If a line in the data below contains the word "TRIG", copy it out.

*** Opening of EXTRACTED ENTRIES ***

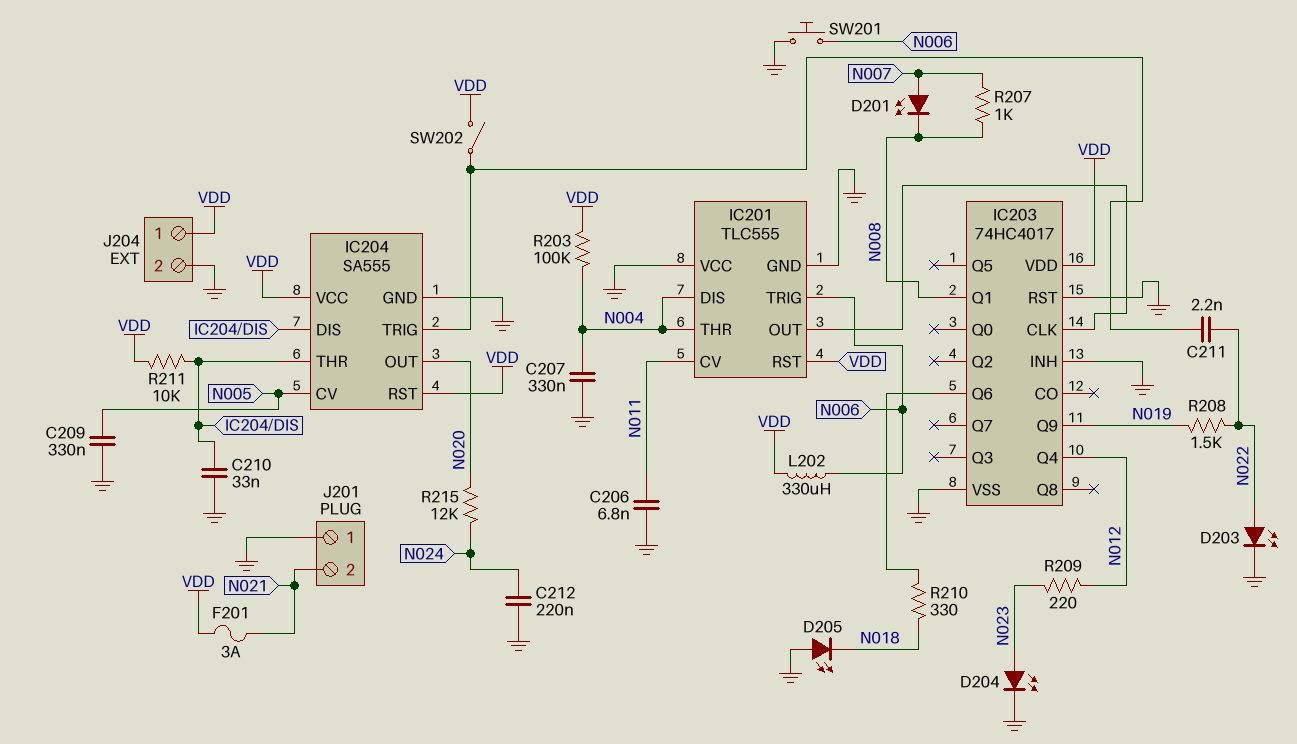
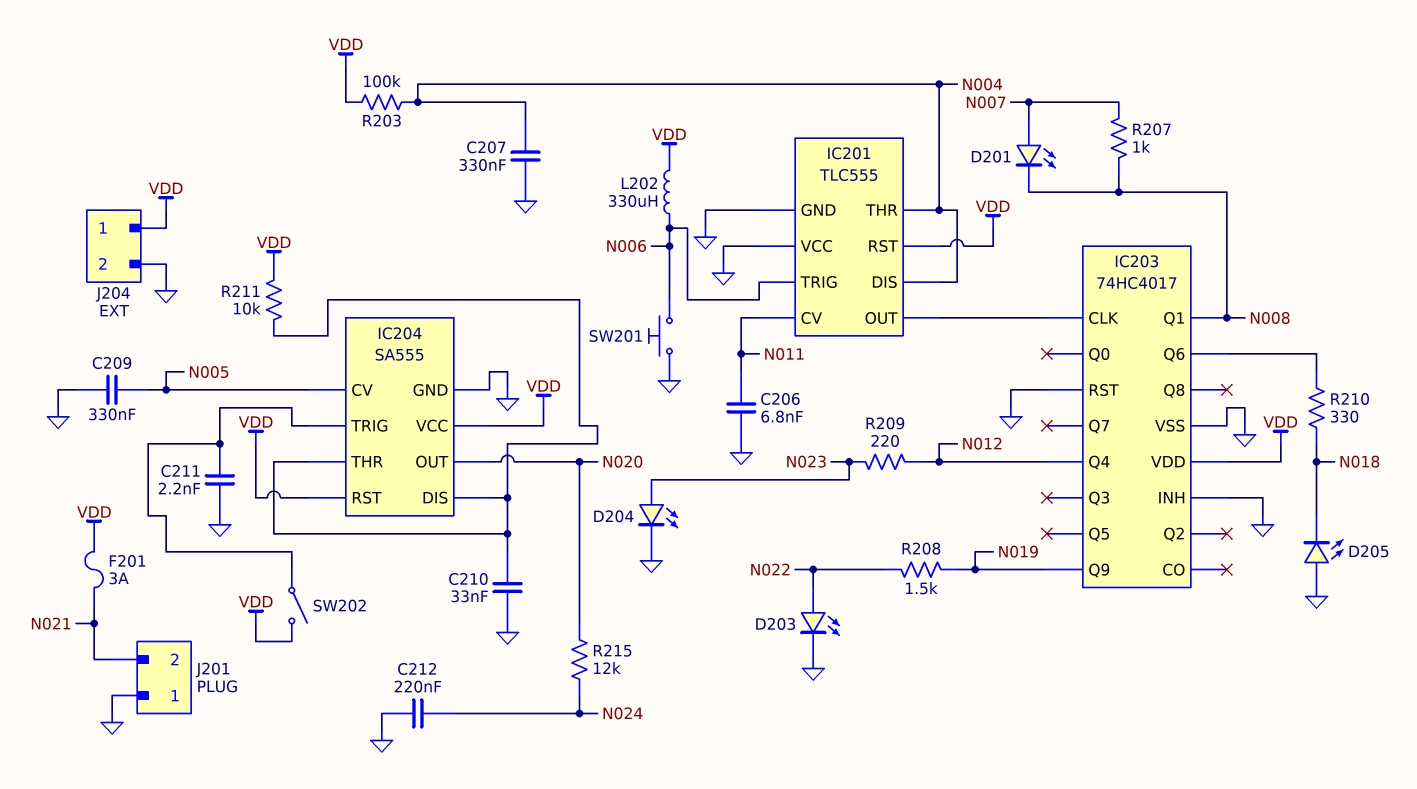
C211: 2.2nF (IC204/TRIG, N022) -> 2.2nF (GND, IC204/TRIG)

*** Close of EXTRACTED ENTRIES ***
*** Opening of EXTRACTED ENTRIES ***

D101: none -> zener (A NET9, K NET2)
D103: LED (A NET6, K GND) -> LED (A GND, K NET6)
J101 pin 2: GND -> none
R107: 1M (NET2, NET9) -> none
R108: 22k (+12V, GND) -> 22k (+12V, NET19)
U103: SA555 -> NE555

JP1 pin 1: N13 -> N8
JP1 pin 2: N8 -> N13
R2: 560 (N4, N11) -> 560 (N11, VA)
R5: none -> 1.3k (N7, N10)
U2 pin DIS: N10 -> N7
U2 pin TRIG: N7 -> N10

*** Close of EXTRACTED ENTRIES ***

• _PROBLEM SOLUTION_
C211: 2.2nF (IC204/TRIG, N022) -> 2.2nF (GND, IC204/TRIG)
U2 pin TRIG: N7 -> N10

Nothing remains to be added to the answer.